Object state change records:
---*---

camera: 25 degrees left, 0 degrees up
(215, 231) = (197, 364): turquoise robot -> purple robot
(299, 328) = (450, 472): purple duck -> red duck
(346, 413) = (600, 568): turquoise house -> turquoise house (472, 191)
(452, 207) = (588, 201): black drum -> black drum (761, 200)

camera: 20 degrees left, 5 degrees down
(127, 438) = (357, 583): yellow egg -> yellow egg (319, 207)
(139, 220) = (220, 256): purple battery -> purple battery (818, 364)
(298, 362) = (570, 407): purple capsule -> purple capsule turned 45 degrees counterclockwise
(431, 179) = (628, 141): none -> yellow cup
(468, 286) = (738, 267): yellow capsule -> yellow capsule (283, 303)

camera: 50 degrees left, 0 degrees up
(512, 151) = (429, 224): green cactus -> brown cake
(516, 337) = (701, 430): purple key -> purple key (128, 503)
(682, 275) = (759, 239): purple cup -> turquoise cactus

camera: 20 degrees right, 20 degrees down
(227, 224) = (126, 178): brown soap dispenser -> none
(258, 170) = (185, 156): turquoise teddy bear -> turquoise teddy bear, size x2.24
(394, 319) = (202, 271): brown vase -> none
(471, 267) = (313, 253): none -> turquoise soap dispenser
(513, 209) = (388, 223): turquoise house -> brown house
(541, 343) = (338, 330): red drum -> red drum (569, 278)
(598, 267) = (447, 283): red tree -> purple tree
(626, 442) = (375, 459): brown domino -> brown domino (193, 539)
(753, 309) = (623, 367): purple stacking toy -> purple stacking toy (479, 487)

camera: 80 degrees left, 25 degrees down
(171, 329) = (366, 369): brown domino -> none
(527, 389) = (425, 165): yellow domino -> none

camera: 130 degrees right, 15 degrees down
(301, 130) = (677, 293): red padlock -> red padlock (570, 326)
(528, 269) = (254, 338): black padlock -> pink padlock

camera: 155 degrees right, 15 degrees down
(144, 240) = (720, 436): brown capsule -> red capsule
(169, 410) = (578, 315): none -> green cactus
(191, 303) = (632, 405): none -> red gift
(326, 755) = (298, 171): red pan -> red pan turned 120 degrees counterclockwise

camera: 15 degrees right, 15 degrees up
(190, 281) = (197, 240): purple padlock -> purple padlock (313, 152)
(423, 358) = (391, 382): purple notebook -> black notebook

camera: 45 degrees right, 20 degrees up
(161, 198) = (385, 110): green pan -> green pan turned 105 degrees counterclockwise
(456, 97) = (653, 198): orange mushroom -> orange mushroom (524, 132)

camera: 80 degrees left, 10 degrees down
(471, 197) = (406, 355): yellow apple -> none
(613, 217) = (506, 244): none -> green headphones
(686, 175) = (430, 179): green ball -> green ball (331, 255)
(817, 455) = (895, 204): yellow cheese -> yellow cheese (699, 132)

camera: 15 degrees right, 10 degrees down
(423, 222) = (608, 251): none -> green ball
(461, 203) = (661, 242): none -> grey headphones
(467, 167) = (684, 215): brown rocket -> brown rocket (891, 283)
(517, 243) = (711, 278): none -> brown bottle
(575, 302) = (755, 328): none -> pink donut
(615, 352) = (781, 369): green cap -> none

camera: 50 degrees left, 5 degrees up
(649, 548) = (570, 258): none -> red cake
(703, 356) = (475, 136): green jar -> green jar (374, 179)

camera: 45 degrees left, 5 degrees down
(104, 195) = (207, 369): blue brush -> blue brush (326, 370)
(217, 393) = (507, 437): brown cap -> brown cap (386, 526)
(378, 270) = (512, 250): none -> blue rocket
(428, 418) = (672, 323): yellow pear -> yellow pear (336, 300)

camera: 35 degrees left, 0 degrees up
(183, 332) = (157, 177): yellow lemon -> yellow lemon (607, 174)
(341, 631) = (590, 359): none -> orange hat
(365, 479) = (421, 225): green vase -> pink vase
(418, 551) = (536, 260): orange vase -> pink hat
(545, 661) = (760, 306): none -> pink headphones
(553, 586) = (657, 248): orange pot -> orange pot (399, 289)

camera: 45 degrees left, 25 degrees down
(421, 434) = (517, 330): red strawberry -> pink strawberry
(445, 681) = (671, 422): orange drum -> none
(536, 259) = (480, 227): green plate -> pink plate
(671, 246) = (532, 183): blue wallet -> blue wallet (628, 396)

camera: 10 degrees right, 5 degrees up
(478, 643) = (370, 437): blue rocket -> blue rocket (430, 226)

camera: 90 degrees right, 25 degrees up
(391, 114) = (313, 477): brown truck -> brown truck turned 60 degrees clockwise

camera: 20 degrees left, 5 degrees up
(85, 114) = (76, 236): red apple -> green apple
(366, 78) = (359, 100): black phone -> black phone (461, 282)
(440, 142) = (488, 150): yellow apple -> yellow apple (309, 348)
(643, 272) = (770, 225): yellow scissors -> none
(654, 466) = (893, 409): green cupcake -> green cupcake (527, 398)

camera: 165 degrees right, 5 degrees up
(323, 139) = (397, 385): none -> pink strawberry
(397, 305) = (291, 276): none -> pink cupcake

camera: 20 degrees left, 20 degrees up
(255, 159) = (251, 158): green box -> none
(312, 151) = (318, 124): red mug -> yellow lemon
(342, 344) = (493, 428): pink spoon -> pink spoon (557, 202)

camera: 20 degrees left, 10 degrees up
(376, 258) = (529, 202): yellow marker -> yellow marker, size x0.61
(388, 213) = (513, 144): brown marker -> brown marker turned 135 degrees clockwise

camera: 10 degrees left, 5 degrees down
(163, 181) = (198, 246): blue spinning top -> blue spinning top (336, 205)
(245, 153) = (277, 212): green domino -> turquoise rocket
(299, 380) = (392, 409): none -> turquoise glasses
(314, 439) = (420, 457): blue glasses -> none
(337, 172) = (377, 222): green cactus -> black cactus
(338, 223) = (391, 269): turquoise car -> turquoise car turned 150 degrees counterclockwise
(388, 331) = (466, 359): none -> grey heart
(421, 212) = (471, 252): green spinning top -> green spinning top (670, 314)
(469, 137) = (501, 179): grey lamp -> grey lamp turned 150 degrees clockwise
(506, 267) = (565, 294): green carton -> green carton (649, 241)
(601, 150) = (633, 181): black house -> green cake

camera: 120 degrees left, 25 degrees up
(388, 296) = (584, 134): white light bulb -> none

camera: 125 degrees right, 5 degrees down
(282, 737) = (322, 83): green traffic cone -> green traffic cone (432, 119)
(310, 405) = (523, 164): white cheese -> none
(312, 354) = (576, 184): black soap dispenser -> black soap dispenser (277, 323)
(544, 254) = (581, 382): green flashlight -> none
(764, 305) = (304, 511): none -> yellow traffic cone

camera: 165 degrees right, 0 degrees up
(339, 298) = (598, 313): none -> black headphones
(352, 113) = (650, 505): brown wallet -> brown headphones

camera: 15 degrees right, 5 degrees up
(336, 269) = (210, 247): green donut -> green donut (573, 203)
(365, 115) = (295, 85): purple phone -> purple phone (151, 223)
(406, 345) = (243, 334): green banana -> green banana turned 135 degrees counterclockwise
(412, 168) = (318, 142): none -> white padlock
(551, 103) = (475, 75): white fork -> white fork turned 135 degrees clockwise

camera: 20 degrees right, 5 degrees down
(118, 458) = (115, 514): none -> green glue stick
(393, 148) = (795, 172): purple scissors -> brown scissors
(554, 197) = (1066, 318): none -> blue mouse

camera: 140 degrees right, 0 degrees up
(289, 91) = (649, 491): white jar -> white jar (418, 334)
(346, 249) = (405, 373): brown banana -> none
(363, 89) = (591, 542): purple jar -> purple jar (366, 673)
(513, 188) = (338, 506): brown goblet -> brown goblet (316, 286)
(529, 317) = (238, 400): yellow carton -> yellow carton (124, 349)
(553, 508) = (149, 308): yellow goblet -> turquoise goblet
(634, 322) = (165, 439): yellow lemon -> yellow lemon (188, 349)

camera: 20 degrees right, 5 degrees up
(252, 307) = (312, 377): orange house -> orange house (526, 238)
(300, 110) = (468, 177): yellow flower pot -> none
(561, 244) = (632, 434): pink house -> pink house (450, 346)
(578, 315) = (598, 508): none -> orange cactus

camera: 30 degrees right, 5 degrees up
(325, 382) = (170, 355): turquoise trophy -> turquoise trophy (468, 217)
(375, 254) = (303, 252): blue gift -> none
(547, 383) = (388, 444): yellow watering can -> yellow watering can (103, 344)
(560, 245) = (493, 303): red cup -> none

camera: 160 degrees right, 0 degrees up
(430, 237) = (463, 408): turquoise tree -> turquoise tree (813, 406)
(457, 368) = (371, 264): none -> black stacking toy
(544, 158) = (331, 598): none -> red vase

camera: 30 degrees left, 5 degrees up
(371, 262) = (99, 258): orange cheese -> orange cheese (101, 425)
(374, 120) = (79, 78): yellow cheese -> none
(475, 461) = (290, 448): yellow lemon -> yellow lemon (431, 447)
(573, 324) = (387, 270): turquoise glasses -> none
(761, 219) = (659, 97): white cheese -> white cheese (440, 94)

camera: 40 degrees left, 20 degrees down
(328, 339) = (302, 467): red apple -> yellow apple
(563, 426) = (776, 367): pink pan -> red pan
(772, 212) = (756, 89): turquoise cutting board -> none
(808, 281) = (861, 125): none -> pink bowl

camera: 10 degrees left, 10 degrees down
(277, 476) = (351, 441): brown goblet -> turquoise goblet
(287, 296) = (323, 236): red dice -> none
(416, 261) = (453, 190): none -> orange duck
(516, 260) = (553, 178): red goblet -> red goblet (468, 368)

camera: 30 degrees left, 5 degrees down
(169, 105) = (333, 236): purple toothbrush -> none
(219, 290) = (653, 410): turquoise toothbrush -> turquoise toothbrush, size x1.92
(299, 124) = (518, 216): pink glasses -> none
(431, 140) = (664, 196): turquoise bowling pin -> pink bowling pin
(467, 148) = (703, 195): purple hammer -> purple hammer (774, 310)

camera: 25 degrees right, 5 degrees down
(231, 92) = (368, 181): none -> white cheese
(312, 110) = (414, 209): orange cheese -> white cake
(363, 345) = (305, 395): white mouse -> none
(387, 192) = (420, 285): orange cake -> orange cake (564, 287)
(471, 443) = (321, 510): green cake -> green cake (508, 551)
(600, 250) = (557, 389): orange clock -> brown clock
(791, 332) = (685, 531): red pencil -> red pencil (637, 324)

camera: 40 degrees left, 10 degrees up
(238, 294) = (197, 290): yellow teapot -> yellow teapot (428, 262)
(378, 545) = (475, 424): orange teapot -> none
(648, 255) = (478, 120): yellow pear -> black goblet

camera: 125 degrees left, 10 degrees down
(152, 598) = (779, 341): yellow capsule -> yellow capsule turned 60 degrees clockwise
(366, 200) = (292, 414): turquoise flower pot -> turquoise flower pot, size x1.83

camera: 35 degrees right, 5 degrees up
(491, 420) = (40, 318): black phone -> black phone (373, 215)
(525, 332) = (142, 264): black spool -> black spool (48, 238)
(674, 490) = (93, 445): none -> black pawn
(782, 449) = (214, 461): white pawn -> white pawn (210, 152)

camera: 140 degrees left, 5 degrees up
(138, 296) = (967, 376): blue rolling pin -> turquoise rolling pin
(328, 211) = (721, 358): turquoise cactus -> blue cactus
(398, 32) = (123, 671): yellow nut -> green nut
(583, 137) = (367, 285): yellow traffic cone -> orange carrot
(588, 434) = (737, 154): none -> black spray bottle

---*---

**Directions for this task**
Check each line above for the string "dispenser" and copy those that have it.

**Answer for this exercise**
(227, 224) = (126, 178): brown soap dispenser -> none
(471, 267) = (313, 253): none -> turquoise soap dispenser
(312, 354) = (576, 184): black soap dispenser -> black soap dispenser (277, 323)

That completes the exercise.